About this task: Every line in the records below between the one holding "none -> cyan 1x2 brick [560,254,684,394]" and the one holding "none -> white 1x1 brick [482,222,545,303]", inclusive, is to be set down exactly; all other lines are to be left out.

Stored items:
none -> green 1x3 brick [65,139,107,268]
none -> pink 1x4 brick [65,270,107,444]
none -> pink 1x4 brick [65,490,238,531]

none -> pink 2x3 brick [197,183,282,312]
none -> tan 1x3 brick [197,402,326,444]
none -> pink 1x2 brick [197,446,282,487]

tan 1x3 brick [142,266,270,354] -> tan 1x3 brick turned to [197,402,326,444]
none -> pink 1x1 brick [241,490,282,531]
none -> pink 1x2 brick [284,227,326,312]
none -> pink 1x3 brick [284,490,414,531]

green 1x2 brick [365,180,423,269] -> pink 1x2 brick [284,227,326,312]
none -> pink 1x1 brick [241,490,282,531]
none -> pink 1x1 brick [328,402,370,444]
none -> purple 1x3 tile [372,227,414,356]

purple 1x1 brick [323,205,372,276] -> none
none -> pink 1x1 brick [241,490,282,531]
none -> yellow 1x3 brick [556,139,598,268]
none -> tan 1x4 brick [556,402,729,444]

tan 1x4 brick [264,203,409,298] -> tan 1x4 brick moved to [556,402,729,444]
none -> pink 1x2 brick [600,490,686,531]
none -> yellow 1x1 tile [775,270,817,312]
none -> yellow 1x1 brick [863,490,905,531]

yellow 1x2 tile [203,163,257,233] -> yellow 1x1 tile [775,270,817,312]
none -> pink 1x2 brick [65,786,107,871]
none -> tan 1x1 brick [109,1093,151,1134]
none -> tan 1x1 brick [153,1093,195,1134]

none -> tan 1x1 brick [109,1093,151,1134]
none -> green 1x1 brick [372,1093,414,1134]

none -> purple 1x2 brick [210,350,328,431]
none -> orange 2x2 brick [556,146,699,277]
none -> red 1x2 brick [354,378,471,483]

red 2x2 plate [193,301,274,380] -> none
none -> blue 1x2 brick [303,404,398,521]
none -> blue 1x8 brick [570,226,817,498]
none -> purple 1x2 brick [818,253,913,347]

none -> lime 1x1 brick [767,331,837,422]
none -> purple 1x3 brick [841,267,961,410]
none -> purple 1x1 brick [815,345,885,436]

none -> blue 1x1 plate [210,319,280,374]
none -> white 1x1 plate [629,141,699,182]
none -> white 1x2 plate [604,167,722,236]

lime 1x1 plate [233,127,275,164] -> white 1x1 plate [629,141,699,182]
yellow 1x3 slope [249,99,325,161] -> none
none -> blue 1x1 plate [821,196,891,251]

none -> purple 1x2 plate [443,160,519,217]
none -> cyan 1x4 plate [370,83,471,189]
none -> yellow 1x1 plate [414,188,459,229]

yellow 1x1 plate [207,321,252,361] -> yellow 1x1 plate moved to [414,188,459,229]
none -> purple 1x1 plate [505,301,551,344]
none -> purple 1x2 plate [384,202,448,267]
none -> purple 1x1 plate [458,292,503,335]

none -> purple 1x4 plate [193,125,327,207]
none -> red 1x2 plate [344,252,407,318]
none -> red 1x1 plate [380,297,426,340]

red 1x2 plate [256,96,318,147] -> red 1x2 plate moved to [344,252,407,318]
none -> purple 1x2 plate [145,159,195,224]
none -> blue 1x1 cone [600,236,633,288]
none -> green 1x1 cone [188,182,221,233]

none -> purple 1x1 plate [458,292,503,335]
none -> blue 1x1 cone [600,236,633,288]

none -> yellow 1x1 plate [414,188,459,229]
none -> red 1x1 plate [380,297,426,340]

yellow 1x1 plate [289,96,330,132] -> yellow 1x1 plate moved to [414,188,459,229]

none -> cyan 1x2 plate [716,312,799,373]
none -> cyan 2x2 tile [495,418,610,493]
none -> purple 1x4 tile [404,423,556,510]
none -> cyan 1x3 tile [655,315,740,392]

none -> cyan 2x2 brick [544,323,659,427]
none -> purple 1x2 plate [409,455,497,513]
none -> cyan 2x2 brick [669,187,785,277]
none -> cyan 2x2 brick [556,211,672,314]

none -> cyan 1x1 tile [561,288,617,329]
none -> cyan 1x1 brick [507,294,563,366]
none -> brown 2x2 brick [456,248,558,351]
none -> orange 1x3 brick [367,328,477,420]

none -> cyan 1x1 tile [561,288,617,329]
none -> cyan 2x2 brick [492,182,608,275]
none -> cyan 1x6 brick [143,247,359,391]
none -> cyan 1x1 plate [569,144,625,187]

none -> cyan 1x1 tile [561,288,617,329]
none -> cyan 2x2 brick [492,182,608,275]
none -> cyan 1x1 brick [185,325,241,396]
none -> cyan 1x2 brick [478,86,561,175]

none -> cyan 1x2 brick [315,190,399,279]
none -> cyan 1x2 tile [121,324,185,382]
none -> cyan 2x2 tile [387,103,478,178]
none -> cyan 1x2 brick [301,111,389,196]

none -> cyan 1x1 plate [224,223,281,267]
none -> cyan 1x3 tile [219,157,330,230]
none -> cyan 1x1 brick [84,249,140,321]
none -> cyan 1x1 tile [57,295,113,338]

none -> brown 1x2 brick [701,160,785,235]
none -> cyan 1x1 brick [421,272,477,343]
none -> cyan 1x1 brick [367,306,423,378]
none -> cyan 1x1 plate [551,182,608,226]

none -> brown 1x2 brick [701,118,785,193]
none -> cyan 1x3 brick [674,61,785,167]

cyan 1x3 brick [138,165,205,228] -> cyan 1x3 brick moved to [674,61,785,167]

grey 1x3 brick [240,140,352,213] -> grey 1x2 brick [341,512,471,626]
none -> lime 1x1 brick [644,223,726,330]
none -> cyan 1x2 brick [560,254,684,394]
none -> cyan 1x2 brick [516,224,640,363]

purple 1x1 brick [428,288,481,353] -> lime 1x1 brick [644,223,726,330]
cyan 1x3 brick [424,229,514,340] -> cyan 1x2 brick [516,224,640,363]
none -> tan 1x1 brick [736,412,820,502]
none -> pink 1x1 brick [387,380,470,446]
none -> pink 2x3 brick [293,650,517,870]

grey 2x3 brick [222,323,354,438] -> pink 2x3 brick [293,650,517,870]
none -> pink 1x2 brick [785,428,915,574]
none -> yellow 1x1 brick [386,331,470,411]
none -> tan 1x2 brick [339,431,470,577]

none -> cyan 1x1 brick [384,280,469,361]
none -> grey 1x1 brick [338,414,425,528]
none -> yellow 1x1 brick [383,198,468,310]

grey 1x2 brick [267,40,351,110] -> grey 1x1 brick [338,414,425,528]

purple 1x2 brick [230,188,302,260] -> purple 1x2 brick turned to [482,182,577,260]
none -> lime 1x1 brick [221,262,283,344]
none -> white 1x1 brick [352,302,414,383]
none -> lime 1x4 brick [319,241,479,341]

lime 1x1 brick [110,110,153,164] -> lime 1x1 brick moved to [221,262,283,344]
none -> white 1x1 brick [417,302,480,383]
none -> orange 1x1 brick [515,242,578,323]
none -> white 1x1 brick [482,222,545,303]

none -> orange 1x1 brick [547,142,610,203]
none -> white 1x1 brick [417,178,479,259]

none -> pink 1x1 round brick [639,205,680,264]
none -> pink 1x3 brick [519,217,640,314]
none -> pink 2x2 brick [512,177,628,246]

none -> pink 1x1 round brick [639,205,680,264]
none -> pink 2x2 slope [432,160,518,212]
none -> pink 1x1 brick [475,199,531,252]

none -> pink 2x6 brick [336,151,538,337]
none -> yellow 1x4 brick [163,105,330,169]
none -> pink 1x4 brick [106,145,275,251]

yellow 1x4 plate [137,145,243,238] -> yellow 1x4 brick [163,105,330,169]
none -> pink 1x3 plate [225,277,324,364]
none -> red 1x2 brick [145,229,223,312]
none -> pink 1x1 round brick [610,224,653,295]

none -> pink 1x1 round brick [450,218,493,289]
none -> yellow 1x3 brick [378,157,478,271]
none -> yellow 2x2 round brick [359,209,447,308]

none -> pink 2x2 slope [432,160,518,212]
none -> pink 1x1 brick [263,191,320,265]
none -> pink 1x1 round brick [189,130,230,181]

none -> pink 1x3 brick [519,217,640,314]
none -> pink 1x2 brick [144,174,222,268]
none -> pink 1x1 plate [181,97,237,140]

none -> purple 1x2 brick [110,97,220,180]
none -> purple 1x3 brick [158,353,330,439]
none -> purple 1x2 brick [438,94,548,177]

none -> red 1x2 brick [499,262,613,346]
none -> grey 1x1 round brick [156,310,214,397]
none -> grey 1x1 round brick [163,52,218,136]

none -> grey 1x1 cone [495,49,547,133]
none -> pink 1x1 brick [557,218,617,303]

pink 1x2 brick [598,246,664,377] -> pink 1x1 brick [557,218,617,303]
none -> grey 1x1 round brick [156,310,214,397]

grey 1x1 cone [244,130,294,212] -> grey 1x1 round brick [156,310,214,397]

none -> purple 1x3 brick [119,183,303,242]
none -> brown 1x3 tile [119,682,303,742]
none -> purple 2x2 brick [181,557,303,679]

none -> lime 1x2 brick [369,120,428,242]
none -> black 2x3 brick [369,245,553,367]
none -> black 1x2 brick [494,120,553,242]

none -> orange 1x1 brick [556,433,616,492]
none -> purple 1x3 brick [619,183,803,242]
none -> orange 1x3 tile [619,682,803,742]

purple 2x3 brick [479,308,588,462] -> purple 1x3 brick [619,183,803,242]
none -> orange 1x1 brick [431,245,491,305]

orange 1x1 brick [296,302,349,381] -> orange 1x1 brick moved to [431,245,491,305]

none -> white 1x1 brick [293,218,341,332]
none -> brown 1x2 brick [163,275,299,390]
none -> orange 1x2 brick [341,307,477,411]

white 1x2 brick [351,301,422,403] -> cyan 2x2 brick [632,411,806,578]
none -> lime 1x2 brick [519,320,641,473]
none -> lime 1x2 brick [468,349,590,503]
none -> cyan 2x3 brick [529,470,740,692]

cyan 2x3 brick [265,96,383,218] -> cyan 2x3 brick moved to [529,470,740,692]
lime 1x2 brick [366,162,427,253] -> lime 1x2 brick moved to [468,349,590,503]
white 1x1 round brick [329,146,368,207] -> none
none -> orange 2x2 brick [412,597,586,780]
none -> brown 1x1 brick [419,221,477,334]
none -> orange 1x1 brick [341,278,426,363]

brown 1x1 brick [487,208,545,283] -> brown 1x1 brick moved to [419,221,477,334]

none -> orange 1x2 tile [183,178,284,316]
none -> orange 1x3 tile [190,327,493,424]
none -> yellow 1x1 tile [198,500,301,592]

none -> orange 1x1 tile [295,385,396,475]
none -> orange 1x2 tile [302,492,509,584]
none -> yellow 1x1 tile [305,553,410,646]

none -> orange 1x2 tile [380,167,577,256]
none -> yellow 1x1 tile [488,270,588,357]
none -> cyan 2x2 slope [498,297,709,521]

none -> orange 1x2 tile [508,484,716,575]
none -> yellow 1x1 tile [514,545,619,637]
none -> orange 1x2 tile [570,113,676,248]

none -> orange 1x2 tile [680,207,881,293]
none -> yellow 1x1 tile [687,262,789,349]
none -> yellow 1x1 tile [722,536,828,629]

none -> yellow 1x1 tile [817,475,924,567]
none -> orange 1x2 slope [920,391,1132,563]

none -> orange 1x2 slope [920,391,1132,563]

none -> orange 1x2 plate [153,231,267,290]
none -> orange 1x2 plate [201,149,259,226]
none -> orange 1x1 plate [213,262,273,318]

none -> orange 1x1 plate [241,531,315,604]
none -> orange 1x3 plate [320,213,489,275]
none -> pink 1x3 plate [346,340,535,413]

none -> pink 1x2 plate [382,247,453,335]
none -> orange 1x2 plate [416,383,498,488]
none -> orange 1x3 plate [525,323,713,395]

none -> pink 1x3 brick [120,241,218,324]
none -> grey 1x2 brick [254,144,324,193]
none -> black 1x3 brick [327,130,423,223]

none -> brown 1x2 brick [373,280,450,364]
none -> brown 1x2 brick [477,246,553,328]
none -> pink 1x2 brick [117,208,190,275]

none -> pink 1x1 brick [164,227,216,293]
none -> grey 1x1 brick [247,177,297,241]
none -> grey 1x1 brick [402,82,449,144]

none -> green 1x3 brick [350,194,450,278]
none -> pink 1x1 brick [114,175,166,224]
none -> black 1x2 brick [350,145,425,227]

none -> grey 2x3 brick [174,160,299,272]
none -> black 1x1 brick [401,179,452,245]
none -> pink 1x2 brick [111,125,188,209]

Task answer:
none -> cyan 1x2 brick [560,254,684,394]
none -> cyan 1x2 brick [516,224,640,363]

purple 1x1 brick [428,288,481,353] -> lime 1x1 brick [644,223,726,330]
cyan 1x3 brick [424,229,514,340] -> cyan 1x2 brick [516,224,640,363]
none -> tan 1x1 brick [736,412,820,502]
none -> pink 1x1 brick [387,380,470,446]
none -> pink 2x3 brick [293,650,517,870]

grey 2x3 brick [222,323,354,438] -> pink 2x3 brick [293,650,517,870]
none -> pink 1x2 brick [785,428,915,574]
none -> yellow 1x1 brick [386,331,470,411]
none -> tan 1x2 brick [339,431,470,577]

none -> cyan 1x1 brick [384,280,469,361]
none -> grey 1x1 brick [338,414,425,528]
none -> yellow 1x1 brick [383,198,468,310]

grey 1x2 brick [267,40,351,110] -> grey 1x1 brick [338,414,425,528]

purple 1x2 brick [230,188,302,260] -> purple 1x2 brick turned to [482,182,577,260]
none -> lime 1x1 brick [221,262,283,344]
none -> white 1x1 brick [352,302,414,383]
none -> lime 1x4 brick [319,241,479,341]

lime 1x1 brick [110,110,153,164] -> lime 1x1 brick moved to [221,262,283,344]
none -> white 1x1 brick [417,302,480,383]
none -> orange 1x1 brick [515,242,578,323]
none -> white 1x1 brick [482,222,545,303]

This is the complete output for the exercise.